■ YOUR ASSIGNMENT
Each line of the data below goes into the copy exactly; pictures do not.

■ Detected change data

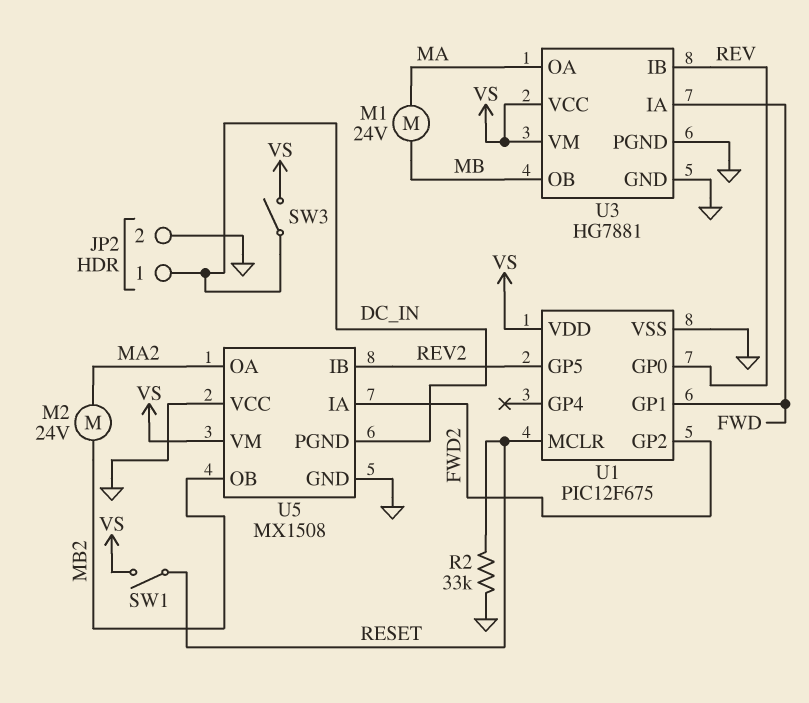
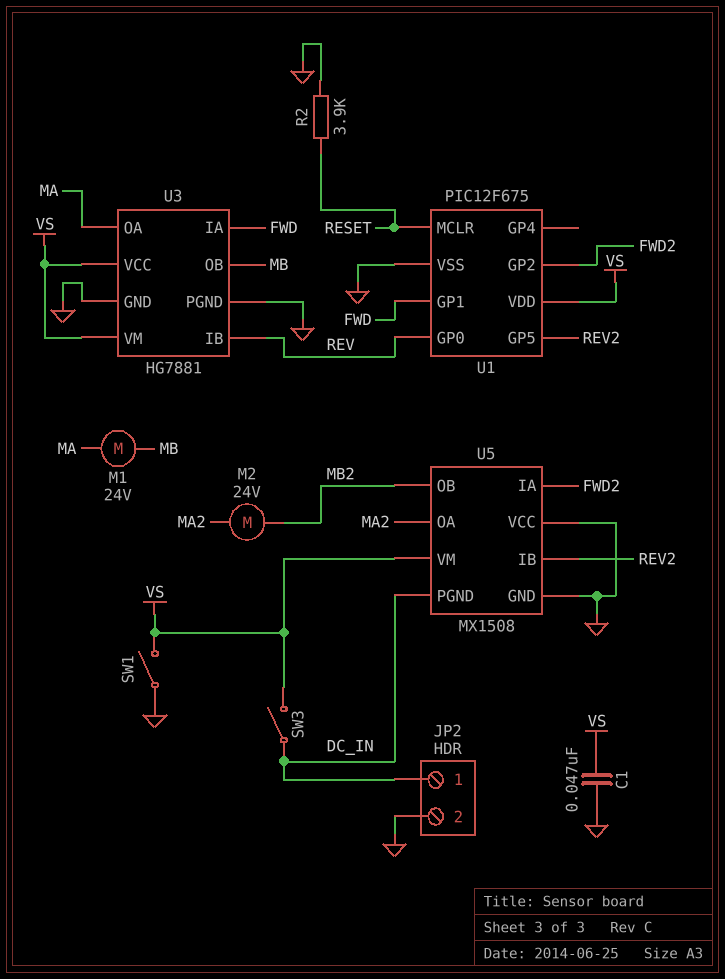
C1: none -> 47nF (GND, VS)
R2: 33k (GND, RESET) -> 3.9k (GND, RESET)
SW1: switch (RESET, VS) -> switch (GND, VS)

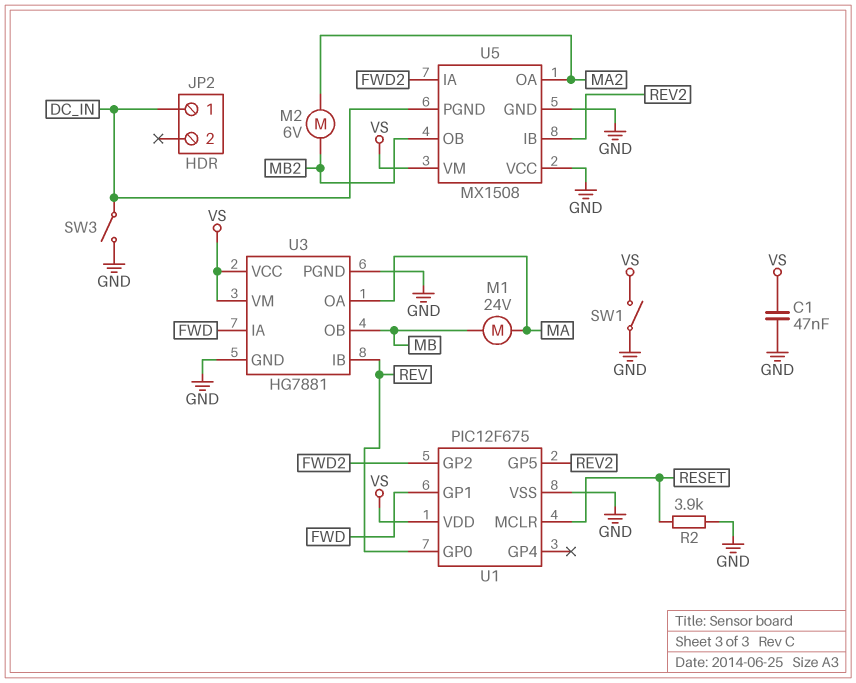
JP2 pin 2: GND -> none
M2: motor 24V (MA2, MB2) -> motor 6V (MA2, MB2)
SW3: switch (DC_IN, VS) -> switch (DC_IN, GND)

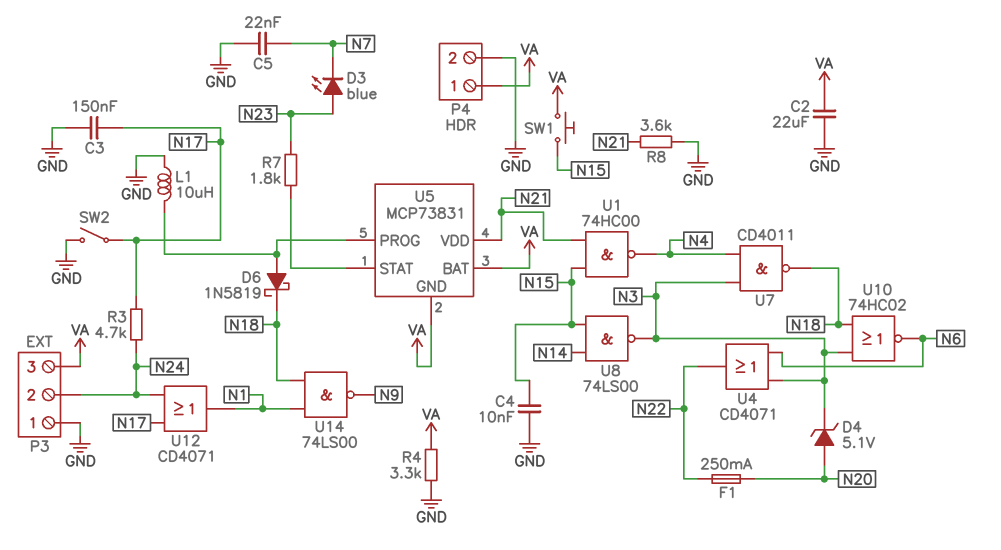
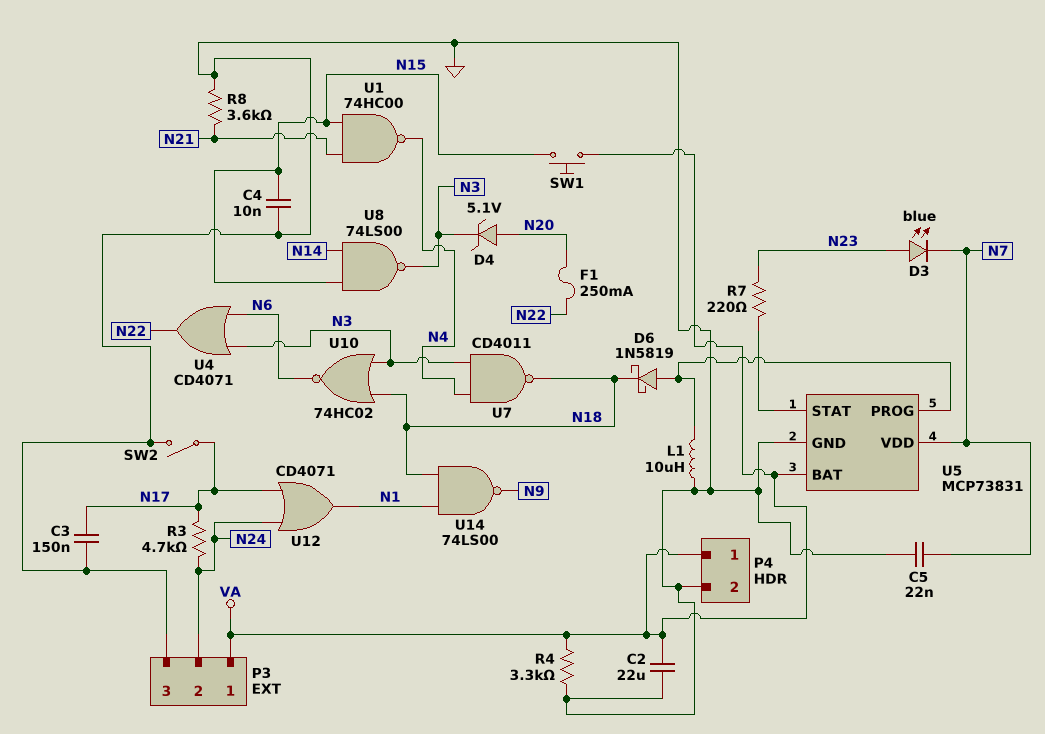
P3 pin 1: GND -> VA
P3 pin 3: VA -> GND
R7: 1.8k (N23, U5/STAT) -> 220 (N23, U5/STAT)
U5 pin GND: VA -> GND
U5 pin VDD: N21 -> N7

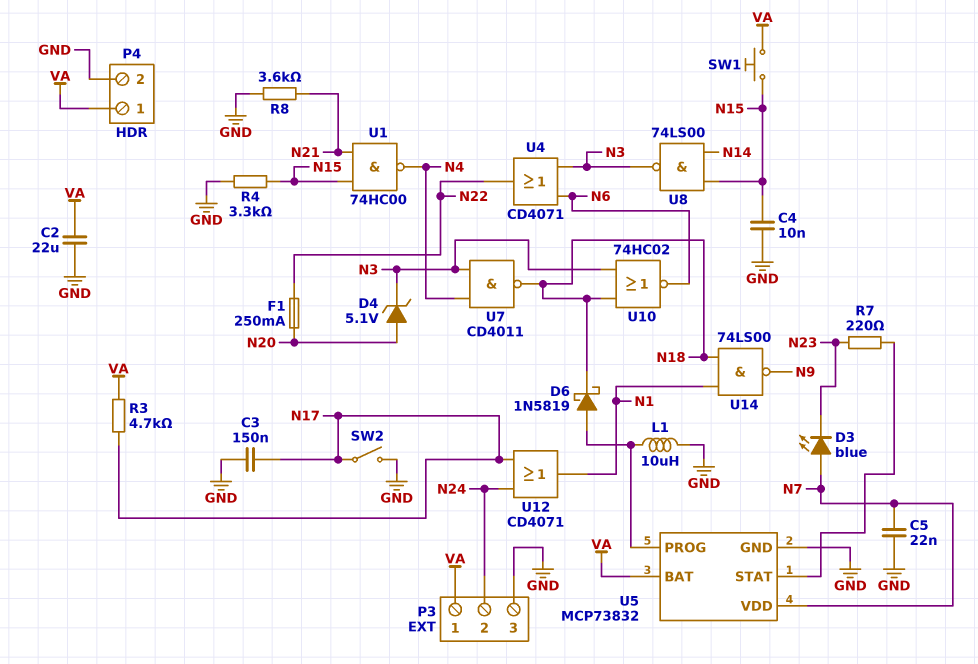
D3: LED blue (A N23, K N7) -> LED blue (A N7, K N23)
R3: 4.7k (N17, N24) -> 4.7k (N17, VA)
R4: 3.3k (GND, VA) -> 3.3k (GND, N15)
U5: MCP73831 -> MCP73832

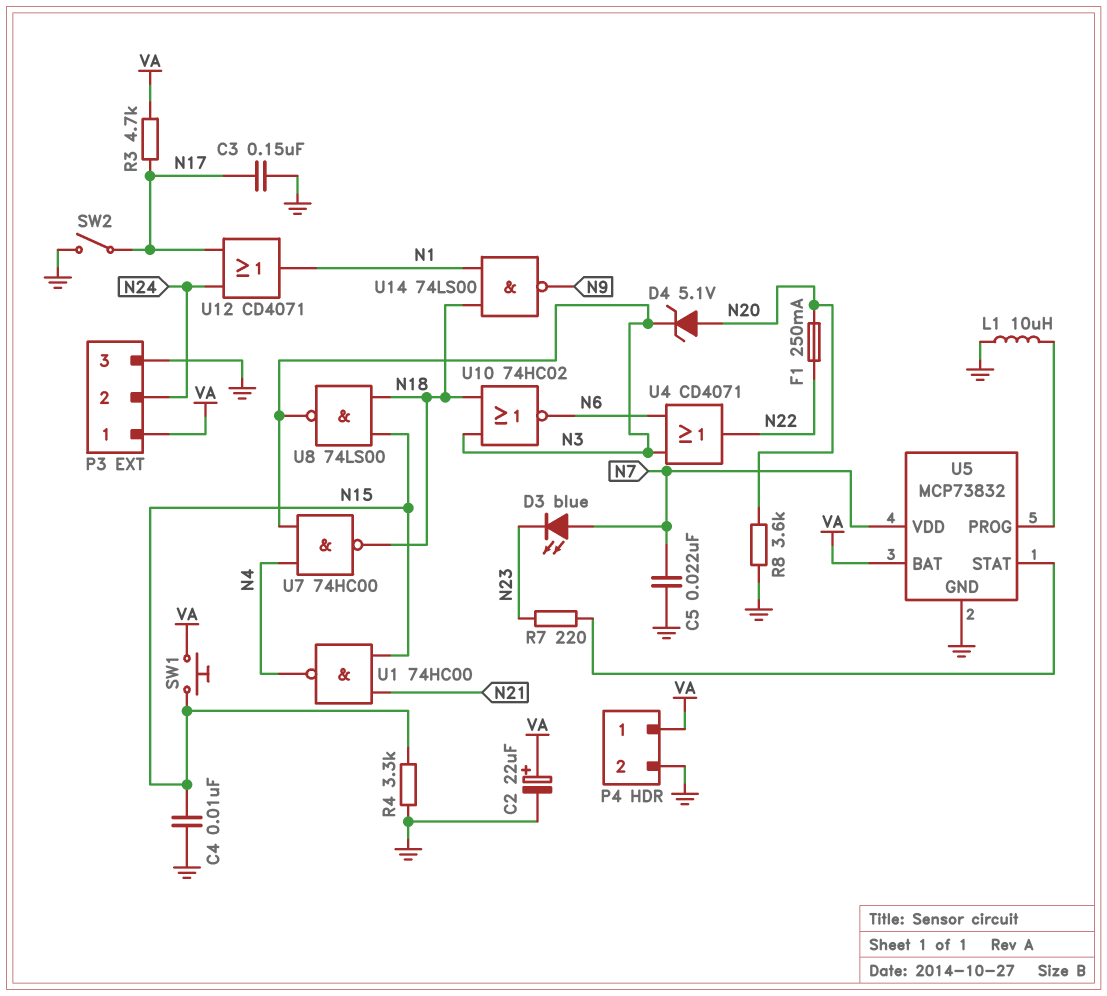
C2: 22uF (GND, VA) -> 22uF (plus VA, minus GND)
D6: schottky 1N5819 (A U5/PROG, K N18) -> none
R8: 3.6k (GND, N21) -> 3.6k (GND, N20)
U7: NAND CD4011 (in N3, in N4, out N18) -> NAND 74HC00 (in N3, in N4, out N18)
U8: NAND 74LS00 (in N14, in N15, out N3) -> NAND 74LS00 (in N15, in N18, out N3)

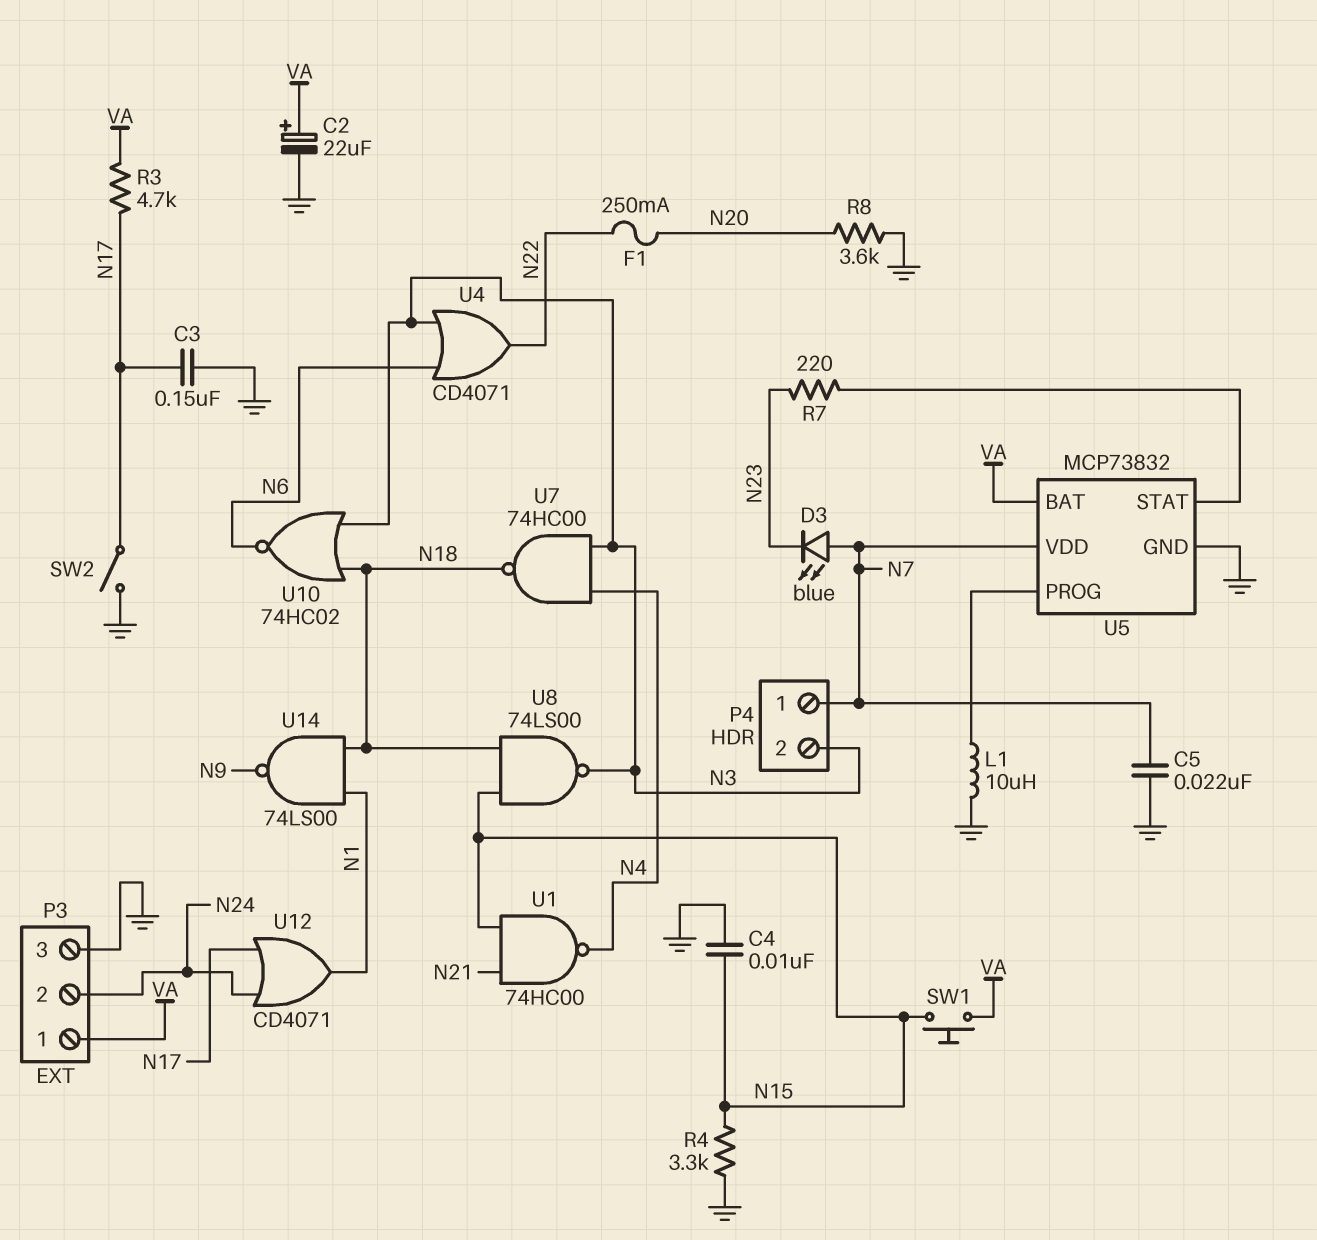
D4: zener 5.1V (A N20, K N3) -> none
P4 pin 1: VA -> N7
P4 pin 2: GND -> N3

■ EXERCISE OUTPUT
C1: none -> 47nF (GND, VS)
R2: 33k (GND, RESET) -> 3.9k (GND, RESET)
SW1: switch (RESET, VS) -> switch (GND, VS)

JP2 pin 2: GND -> none
M2: motor 24V (MA2, MB2) -> motor 6V (MA2, MB2)
SW3: switch (DC_IN, VS) -> switch (DC_IN, GND)

P3 pin 1: GND -> VA
P3 pin 3: VA -> GND
R7: 1.8k (N23, U5/STAT) -> 220 (N23, U5/STAT)
U5 pin GND: VA -> GND
U5 pin VDD: N21 -> N7

D3: LED blue (A N23, K N7) -> LED blue (A N7, K N23)
R3: 4.7k (N17, N24) -> 4.7k (N17, VA)
R4: 3.3k (GND, VA) -> 3.3k (GND, N15)
U5: MCP73831 -> MCP73832

C2: 22uF (GND, VA) -> 22uF (plus VA, minus GND)
D6: schottky 1N5819 (A U5/PROG, K N18) -> none
R8: 3.6k (GND, N21) -> 3.6k (GND, N20)
U7: NAND CD4011 (in N3, in N4, out N18) -> NAND 74HC00 (in N3, in N4, out N18)
U8: NAND 74LS00 (in N14, in N15, out N3) -> NAND 74LS00 (in N15, in N18, out N3)

D4: zener 5.1V (A N20, K N3) -> none
P4 pin 1: VA -> N7
P4 pin 2: GND -> N3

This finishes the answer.